### Task item
Would you please output the lines from the one holding "none -> pink brick B7:B8 level 2" to the end of the entries, exactly and with no others?
┏━━
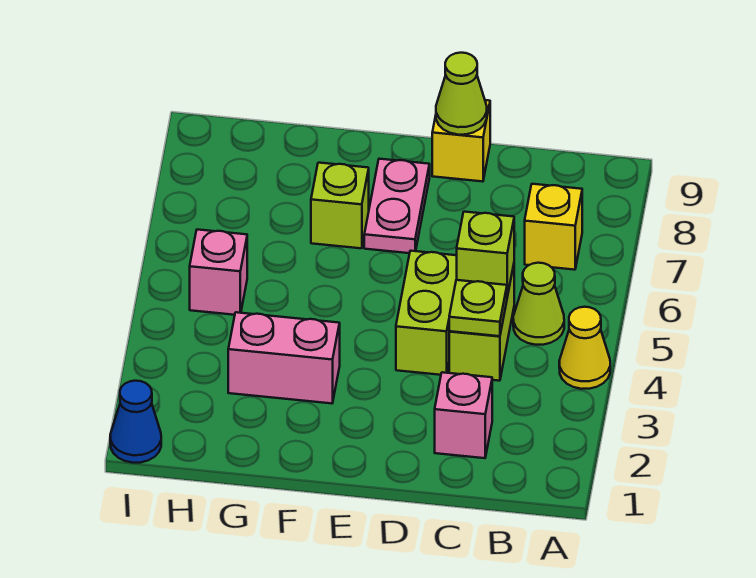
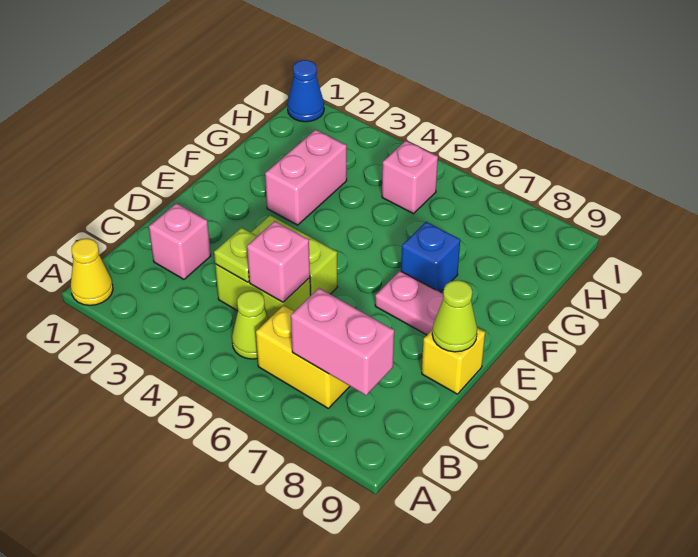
yellow cone A4 level 1 -> yellow cone A1 level 1
yellow brick B7 level 1 -> yellow brick B6:B7 level 1
none -> pink brick B7:B8 level 2
lime brick C5 level 2 -> pink brick C5 level 2
lime brick F7 level 1 -> blue brick F7 level 1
┗━━
### Response to this task
none -> pink brick B7:B8 level 2
lime brick C5 level 2 -> pink brick C5 level 2
lime brick F7 level 1 -> blue brick F7 level 1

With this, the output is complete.